> **Goal of the exercise**
Among the entries below, which lines run from the line with "[(231,213),(212,189),(194,203),(212,226),(231,213)]" through the line with "[(214,198),(197,210),(187,217),(219,258),(245,239),(214,198)]"? Retype those, both ends included, exactly and without pictures.

> **Dataset records**
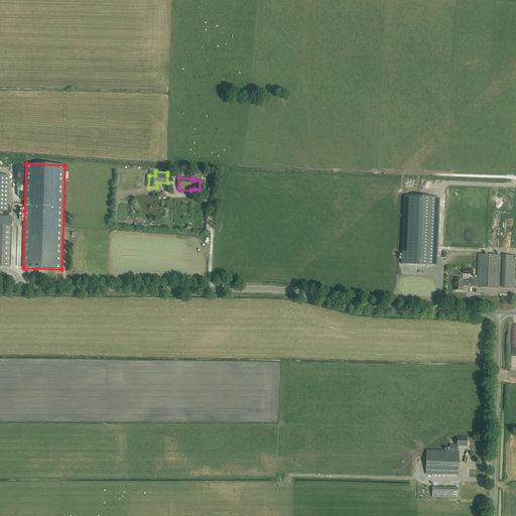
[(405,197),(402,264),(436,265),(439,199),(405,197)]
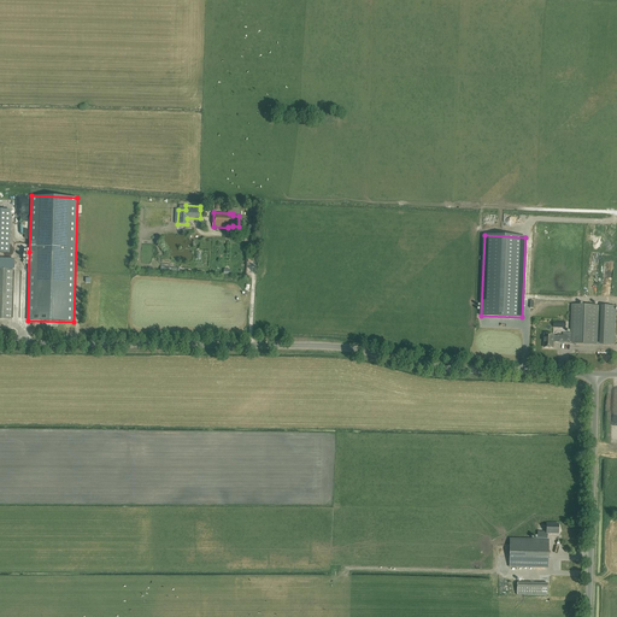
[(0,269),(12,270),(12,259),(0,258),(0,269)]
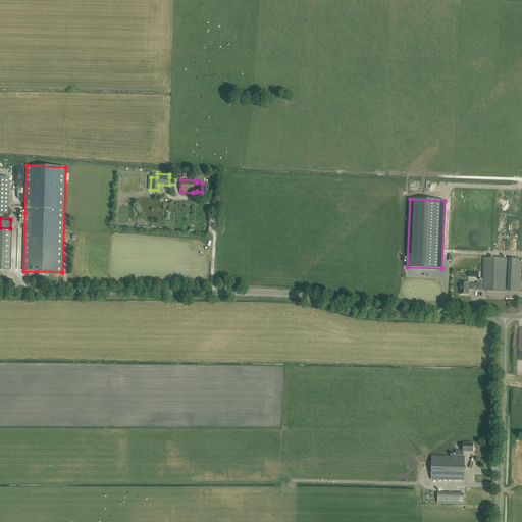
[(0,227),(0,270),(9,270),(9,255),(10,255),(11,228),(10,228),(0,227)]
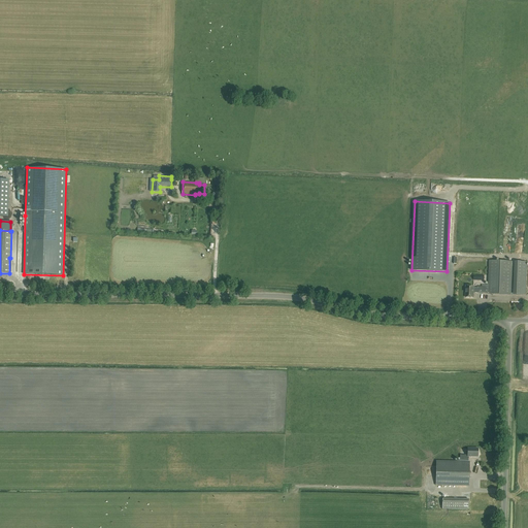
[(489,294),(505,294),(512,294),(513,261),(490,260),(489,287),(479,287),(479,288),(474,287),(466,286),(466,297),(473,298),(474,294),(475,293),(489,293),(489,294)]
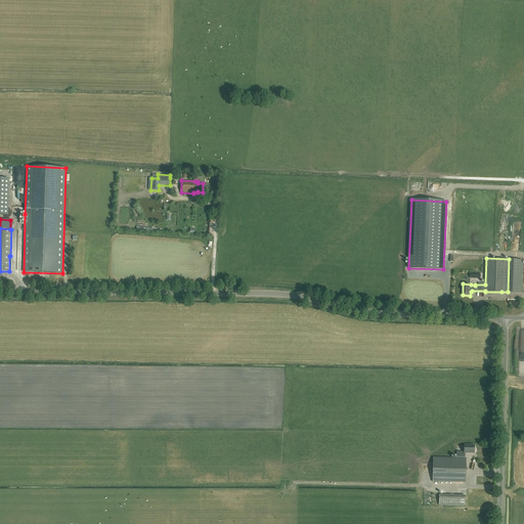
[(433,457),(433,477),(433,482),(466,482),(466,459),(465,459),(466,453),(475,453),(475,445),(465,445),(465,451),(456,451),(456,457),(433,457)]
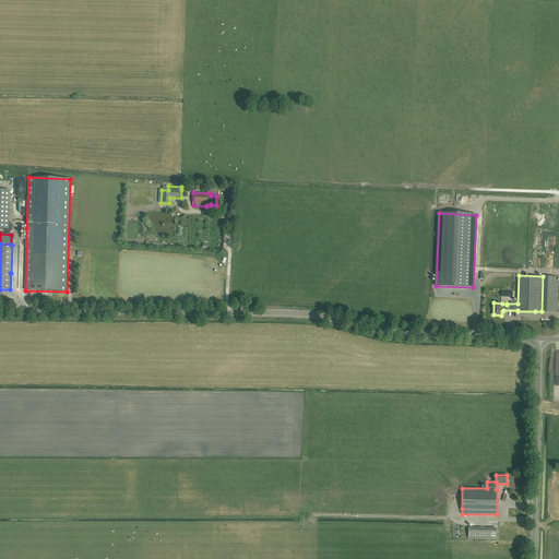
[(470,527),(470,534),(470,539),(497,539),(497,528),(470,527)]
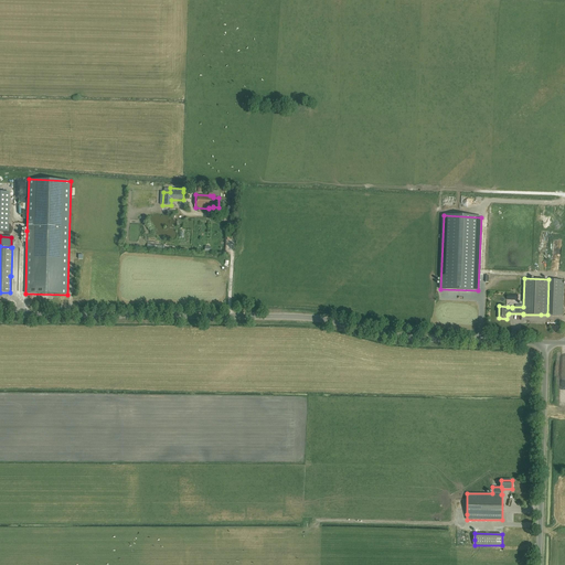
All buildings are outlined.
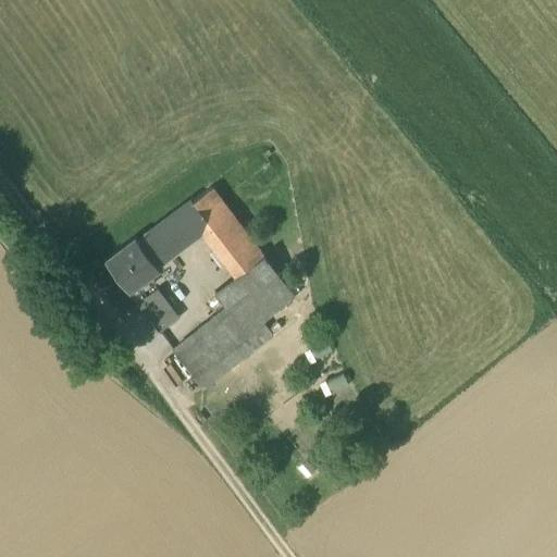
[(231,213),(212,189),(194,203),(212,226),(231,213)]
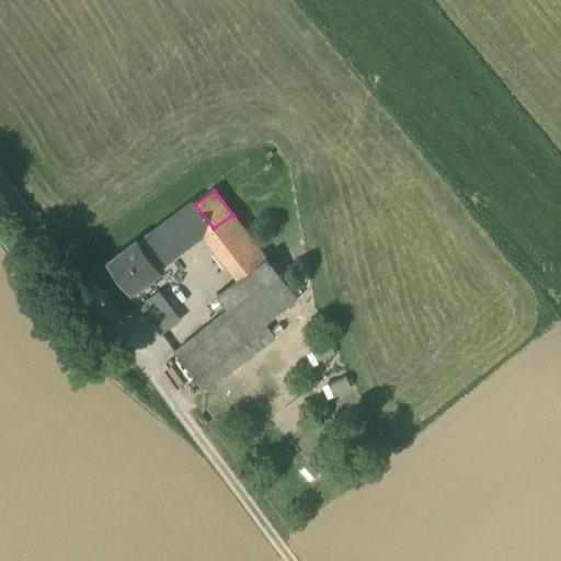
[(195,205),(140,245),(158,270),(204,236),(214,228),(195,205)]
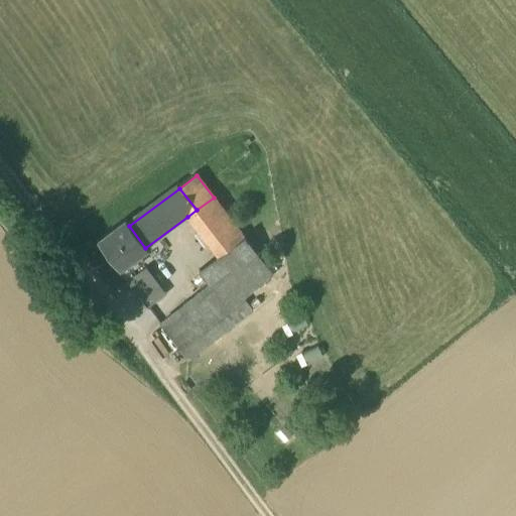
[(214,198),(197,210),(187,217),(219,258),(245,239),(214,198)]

==

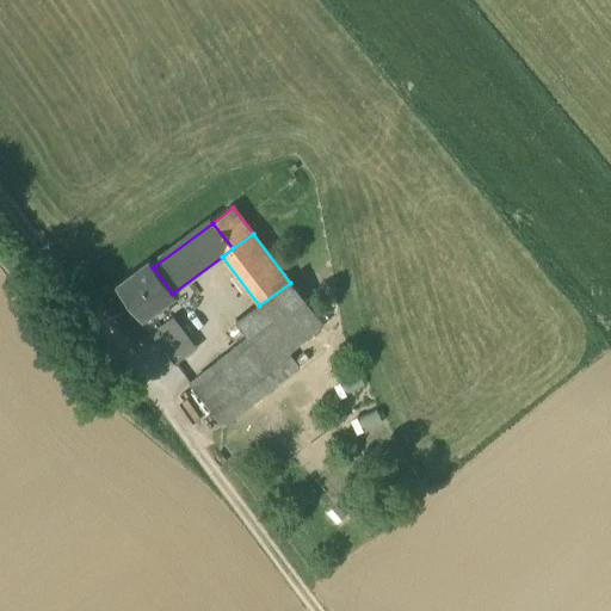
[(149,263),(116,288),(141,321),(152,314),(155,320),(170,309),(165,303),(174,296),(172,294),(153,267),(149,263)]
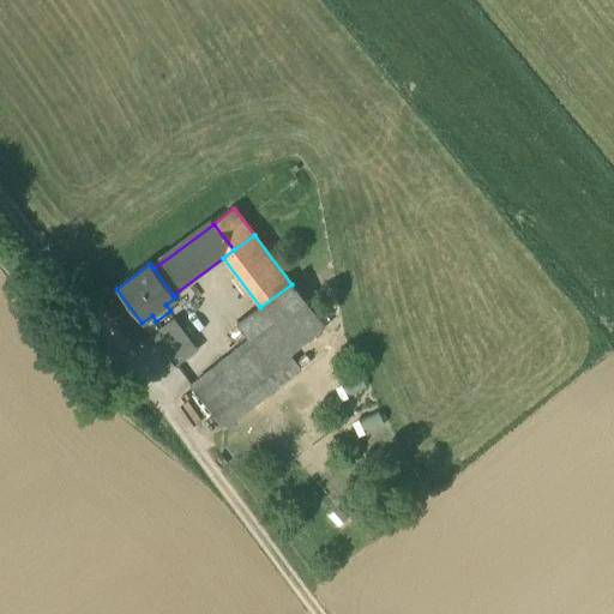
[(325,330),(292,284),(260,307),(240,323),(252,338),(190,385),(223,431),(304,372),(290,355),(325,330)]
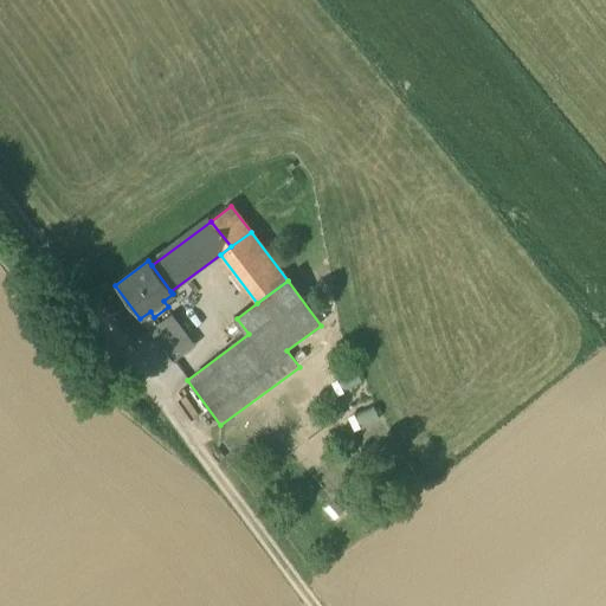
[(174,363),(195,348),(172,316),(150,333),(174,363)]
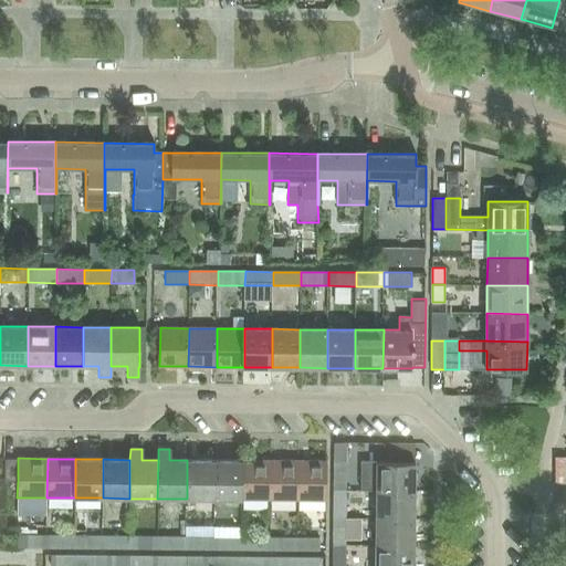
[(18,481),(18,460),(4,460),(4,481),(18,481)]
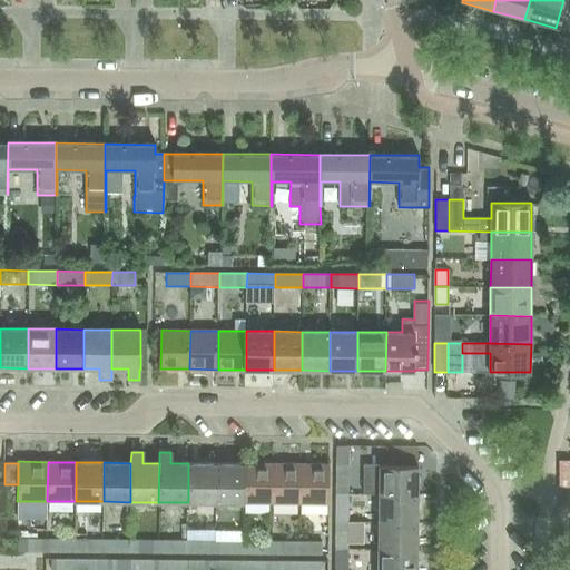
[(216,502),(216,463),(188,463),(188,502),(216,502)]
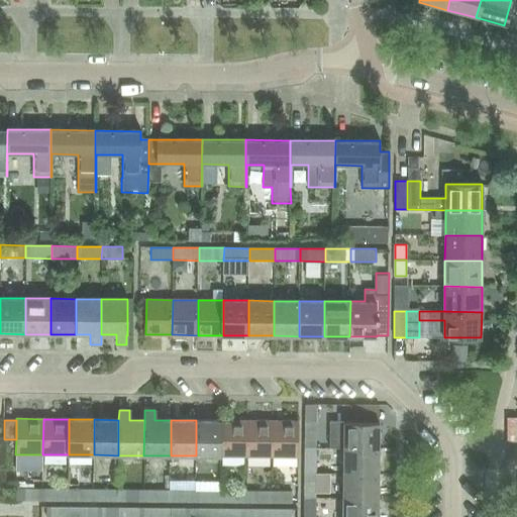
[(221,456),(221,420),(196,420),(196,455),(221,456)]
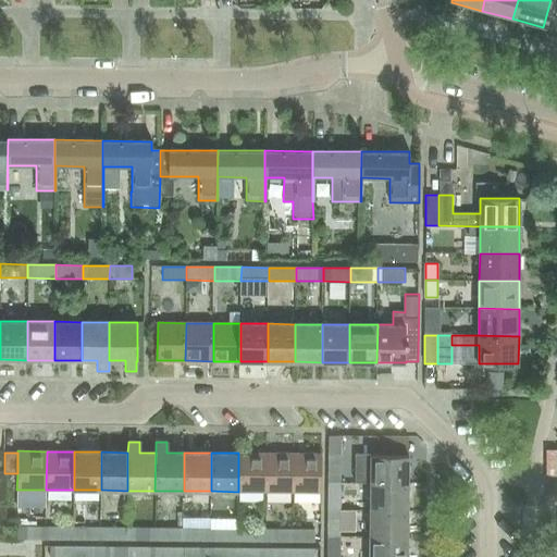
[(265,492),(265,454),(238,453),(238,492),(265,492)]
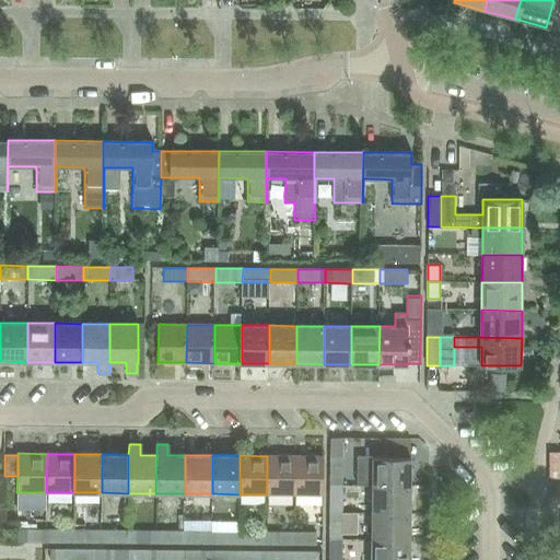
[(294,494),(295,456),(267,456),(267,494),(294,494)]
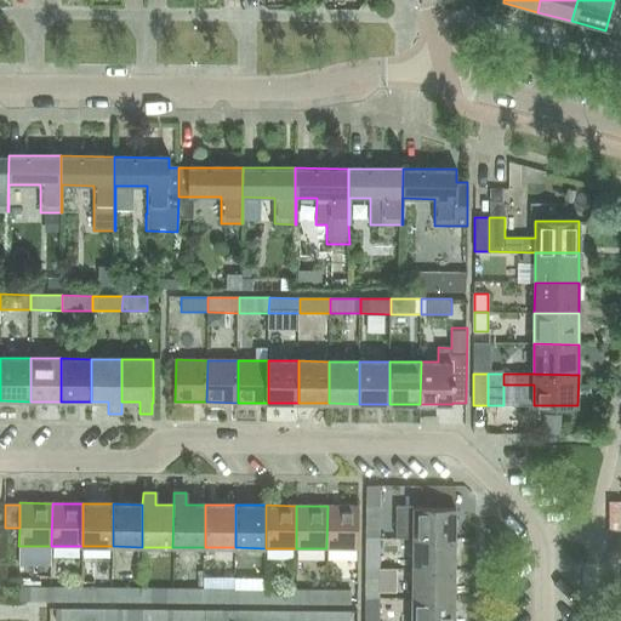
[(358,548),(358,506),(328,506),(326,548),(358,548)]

> **Finished exercise**
[(231,213),(212,189),(194,203),(212,226),(231,213)]
[(195,205),(140,245),(158,270),(204,236),(214,228),(195,205)]
[(214,198),(197,210),(187,217),(219,258),(245,239),(214,198)]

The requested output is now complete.